» **EXERCISE GOAL**:
The expected output is each line in the data below that includes the string "removed".

» **DATA TO USE**:
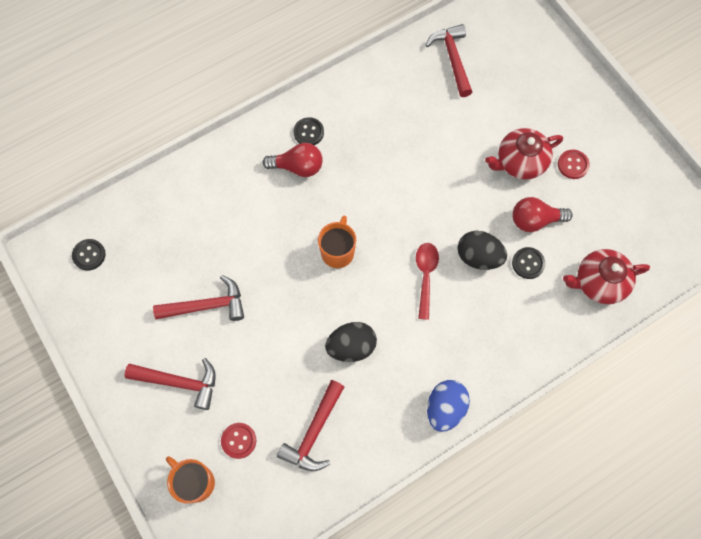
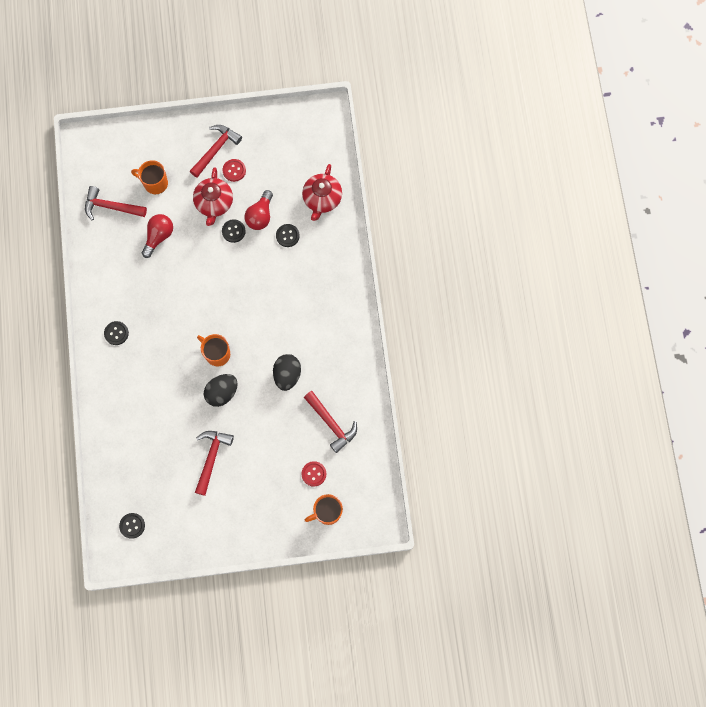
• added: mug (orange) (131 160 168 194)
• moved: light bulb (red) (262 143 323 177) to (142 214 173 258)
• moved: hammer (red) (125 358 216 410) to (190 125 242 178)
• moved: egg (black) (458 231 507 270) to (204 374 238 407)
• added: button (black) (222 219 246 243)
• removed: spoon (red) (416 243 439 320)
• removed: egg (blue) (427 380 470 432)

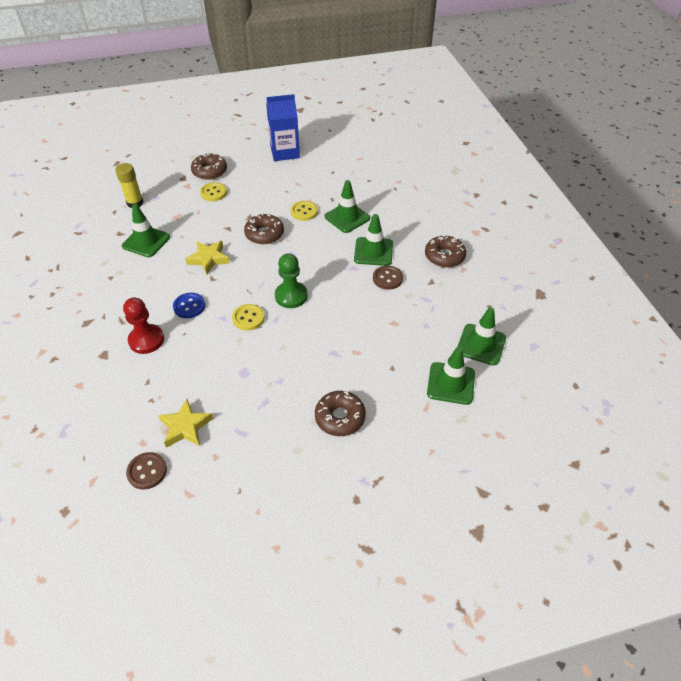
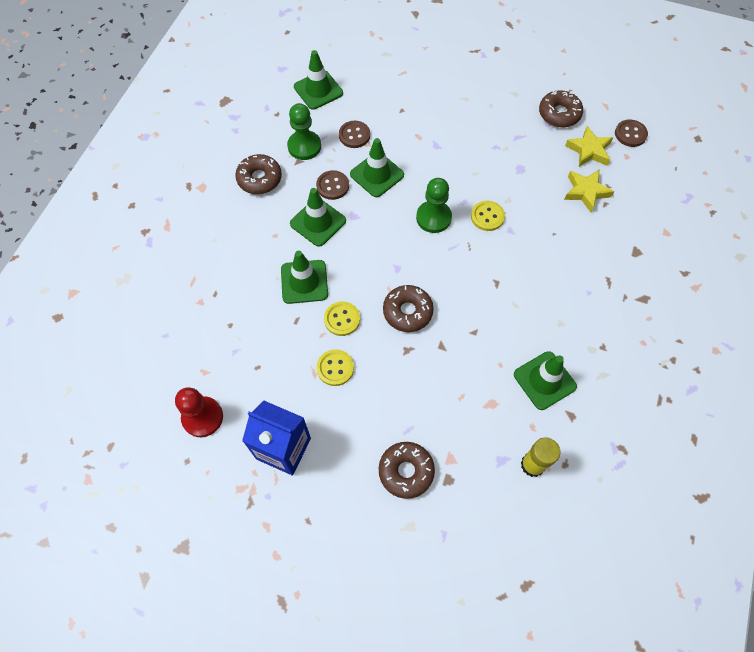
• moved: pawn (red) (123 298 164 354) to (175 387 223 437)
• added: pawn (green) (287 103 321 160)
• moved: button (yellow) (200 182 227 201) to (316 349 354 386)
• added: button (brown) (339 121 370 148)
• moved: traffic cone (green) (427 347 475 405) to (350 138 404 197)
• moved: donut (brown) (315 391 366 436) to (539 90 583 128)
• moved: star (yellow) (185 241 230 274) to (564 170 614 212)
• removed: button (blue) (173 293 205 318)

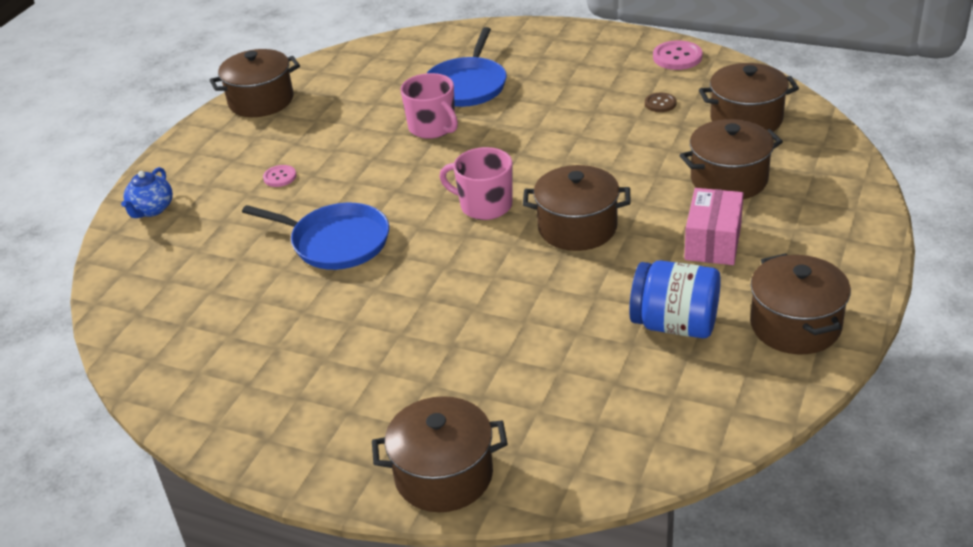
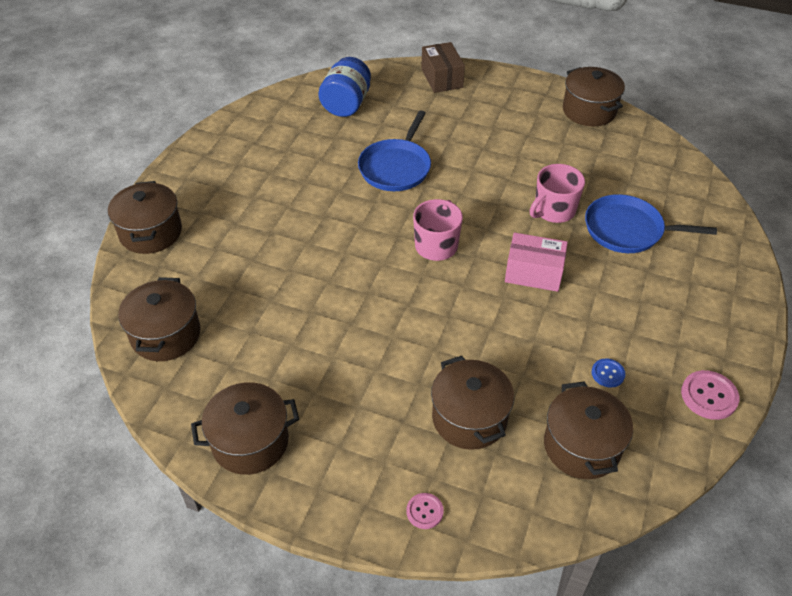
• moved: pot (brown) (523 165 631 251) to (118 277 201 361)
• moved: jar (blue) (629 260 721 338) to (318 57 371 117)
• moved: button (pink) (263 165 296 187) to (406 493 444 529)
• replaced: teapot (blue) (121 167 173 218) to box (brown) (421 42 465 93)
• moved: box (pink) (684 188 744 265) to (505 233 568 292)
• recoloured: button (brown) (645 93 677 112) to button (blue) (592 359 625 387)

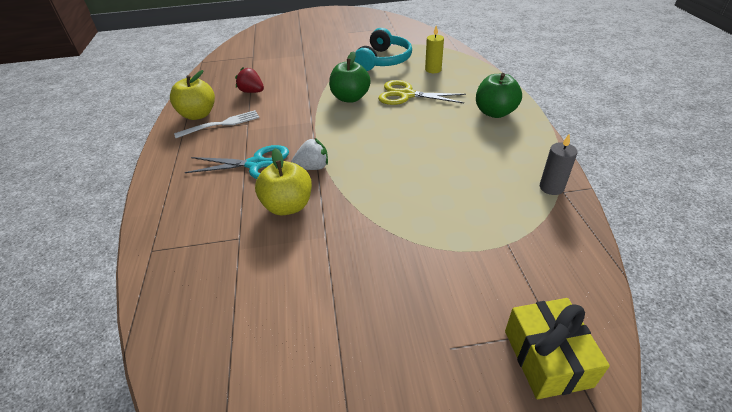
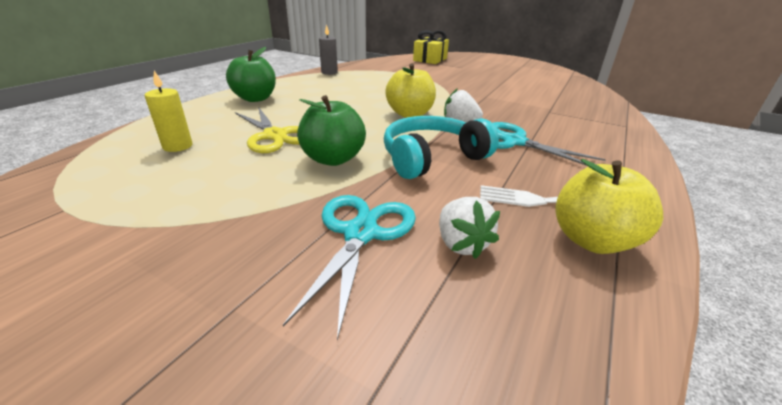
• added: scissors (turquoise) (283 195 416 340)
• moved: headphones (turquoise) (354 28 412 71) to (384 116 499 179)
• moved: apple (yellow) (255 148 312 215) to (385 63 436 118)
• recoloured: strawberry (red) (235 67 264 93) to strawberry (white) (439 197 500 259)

» **REPLY**:
• removed: spoon (red) (416 243 439 320)
• removed: egg (blue) (427 380 470 432)
• removed: button (blue) (173 293 205 318)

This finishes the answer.